## The records
************
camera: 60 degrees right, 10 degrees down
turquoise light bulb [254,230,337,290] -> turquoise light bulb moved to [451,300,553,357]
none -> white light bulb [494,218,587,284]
************
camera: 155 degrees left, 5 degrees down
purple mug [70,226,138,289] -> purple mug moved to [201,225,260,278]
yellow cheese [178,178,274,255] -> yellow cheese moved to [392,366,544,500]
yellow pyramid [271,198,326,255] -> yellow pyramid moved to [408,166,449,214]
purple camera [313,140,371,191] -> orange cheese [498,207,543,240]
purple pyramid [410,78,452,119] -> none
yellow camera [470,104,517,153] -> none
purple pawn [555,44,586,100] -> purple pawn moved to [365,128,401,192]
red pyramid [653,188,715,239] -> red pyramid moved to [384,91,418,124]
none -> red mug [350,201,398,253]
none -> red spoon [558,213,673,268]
************
## Requirement
Once you find the line with "purple pawn [555,44,586,100]" in the entries above, output it and each line after it up to and including the line with "none -> red spoon [558,213,673,268]", and nothing else.

## Response to the exercise
purple pawn [555,44,586,100] -> purple pawn moved to [365,128,401,192]
red pyramid [653,188,715,239] -> red pyramid moved to [384,91,418,124]
none -> red mug [350,201,398,253]
none -> red spoon [558,213,673,268]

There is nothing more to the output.